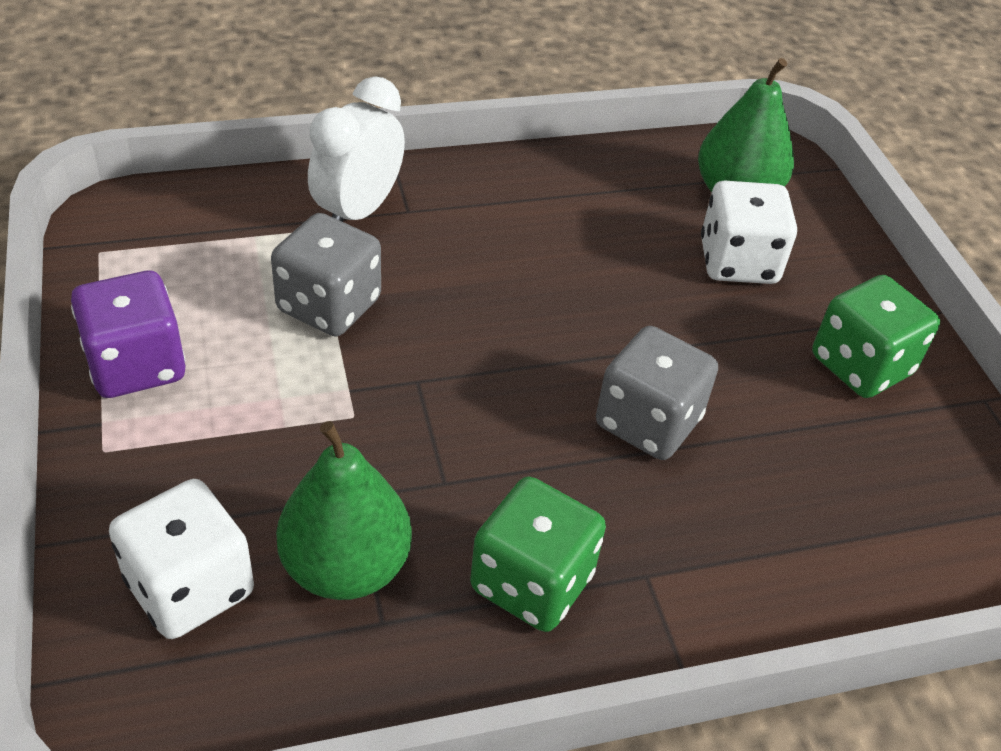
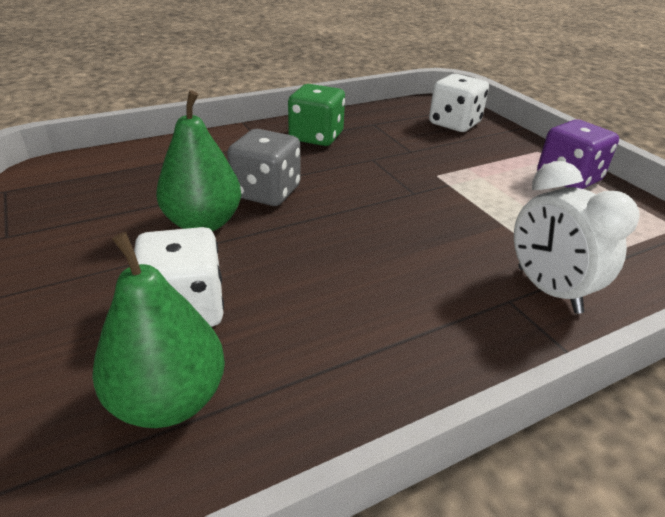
camera: 170 degrees right, 10 degrees down
(329, 305) = (500, 220): grey dice -> none
(346, 567) = (398, 133): green pear -> green pear (203, 223)
(358, 212) = (548, 290): white clock -> white clock turned 135 degrees clockwise
(861, 365) = (99, 242): green dice -> none

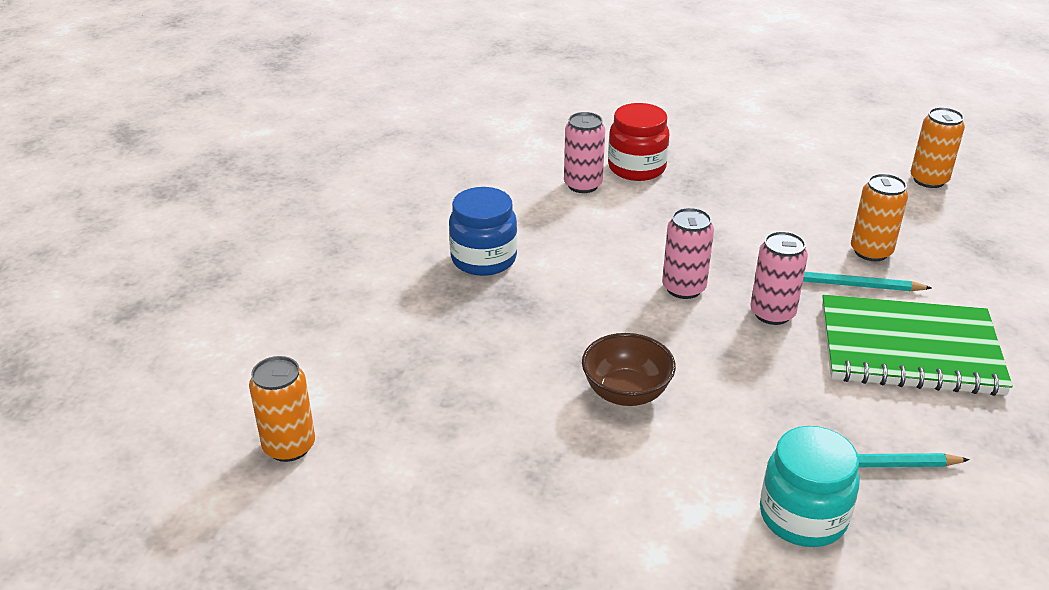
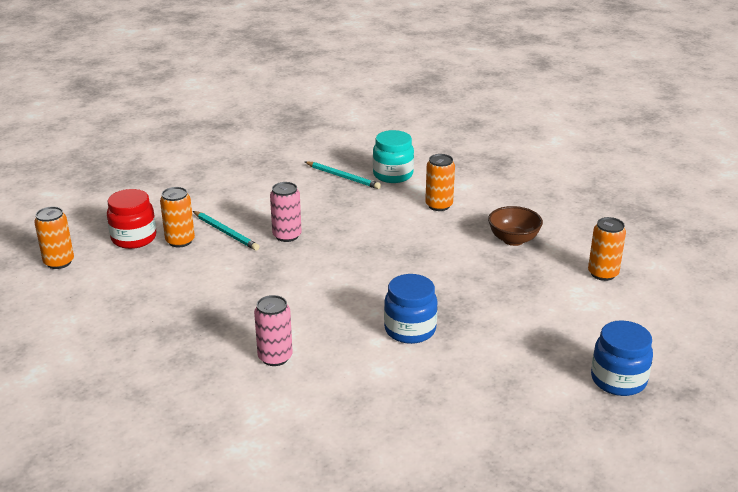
camera: 145 degrees left, 5 degrees down
(213, 295) = (618, 380): none -> blue jar
(626, 393) = (410, 233): brown bowl -> brown bowl (513, 240)
(636, 168) = (217, 354): red jar -> red jar (134, 238)
(646, 475) = (439, 205): none -> orange can
(683, 288) = (312, 264): pink can -> none
(909, 349) = (251, 199): green notebook -> none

===

• What is being asked
Scan the records above for the string "green", and copy every line where it turns up.

• Reply to the exercise
(346, 567) = (398, 133): green pear -> green pear (203, 223)
(861, 365) = (99, 242): green dice -> none
(909, 349) = (251, 199): green notebook -> none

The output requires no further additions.